Exercise brief -> Print, exactly as they stand, the lines below from the one that has "(71, 158) = (216, 437): pink" to the one that has "(192, 219) = (229, 152): purple", inclusive, leaving out the pictures.

(Beginning of Material to process)

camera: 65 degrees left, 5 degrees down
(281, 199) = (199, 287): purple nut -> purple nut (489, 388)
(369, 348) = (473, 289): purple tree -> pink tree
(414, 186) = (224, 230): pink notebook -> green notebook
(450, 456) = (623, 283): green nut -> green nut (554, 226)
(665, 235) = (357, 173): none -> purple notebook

(End of Material to process)
(Beginning of Material to process)

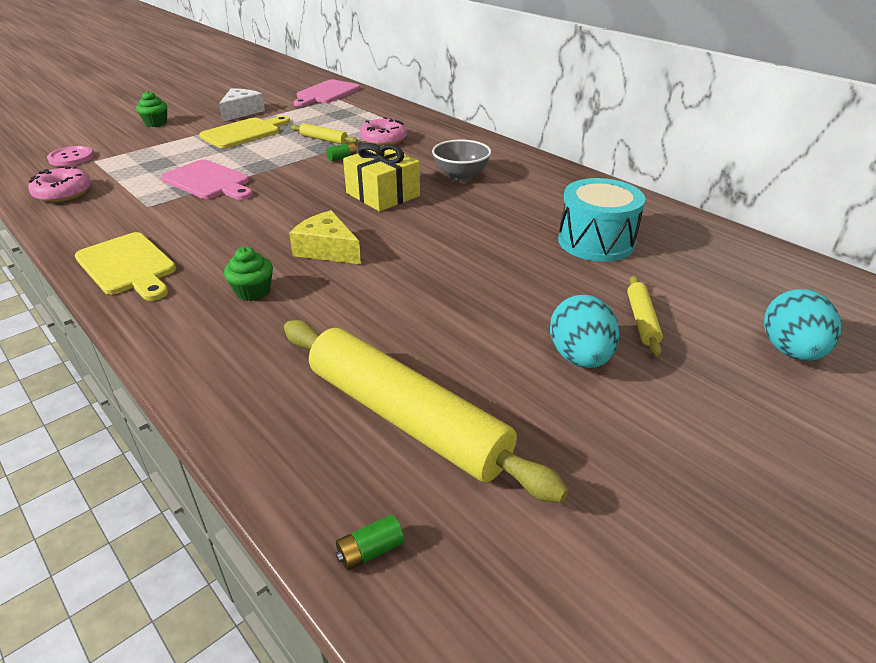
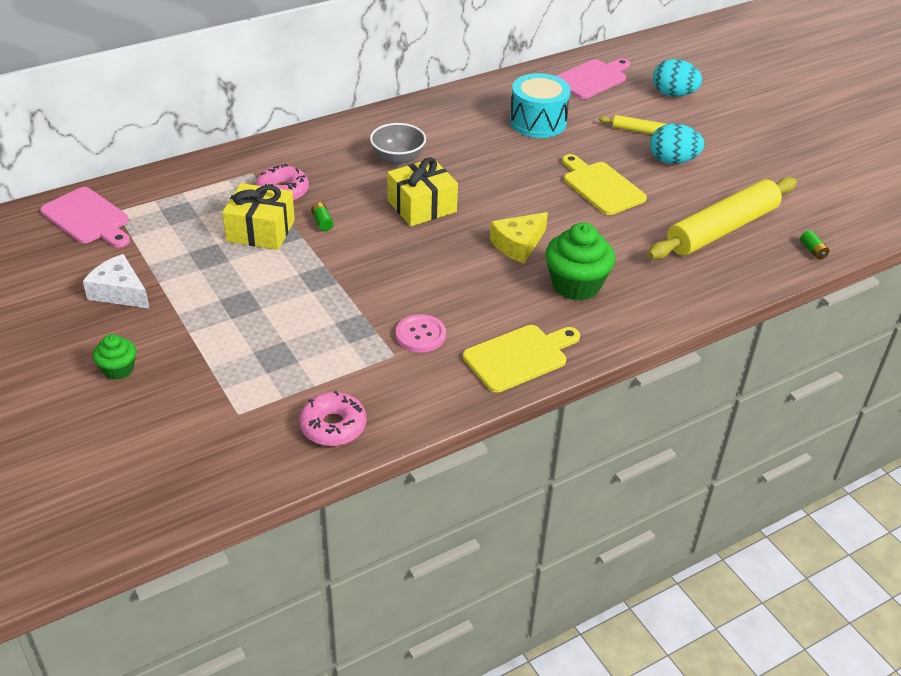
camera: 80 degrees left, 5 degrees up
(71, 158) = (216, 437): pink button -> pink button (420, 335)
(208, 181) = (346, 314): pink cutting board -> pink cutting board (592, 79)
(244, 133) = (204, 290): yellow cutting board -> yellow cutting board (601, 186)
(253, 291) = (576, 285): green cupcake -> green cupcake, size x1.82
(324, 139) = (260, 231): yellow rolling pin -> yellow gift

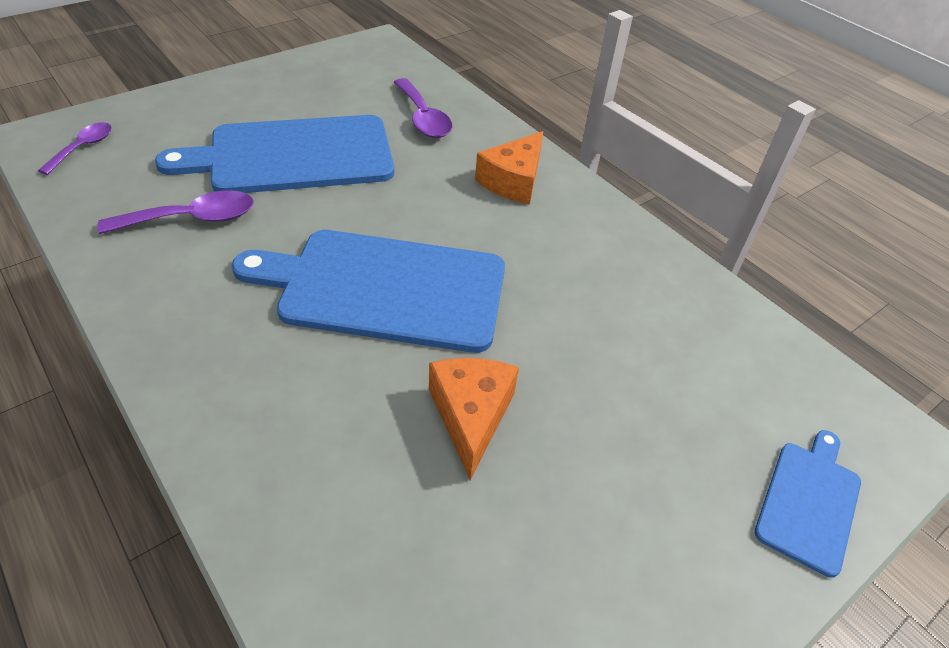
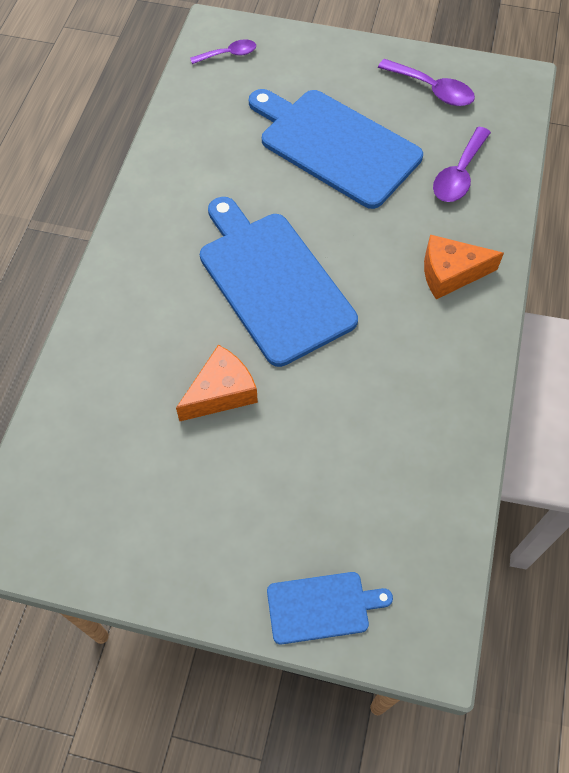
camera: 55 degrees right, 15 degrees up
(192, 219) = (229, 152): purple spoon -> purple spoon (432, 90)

(End of Material to process)

Exercise solution ->
(71, 158) = (216, 437): pink button -> pink button (420, 335)
(208, 181) = (346, 314): pink cutting board -> pink cutting board (592, 79)
(244, 133) = (204, 290): yellow cutting board -> yellow cutting board (601, 186)
(253, 291) = (576, 285): green cupcake -> green cupcake, size x1.82
(324, 139) = (260, 231): yellow rolling pin -> yellow gift

camera: 55 degrees right, 15 degrees up
(192, 219) = (229, 152): purple spoon -> purple spoon (432, 90)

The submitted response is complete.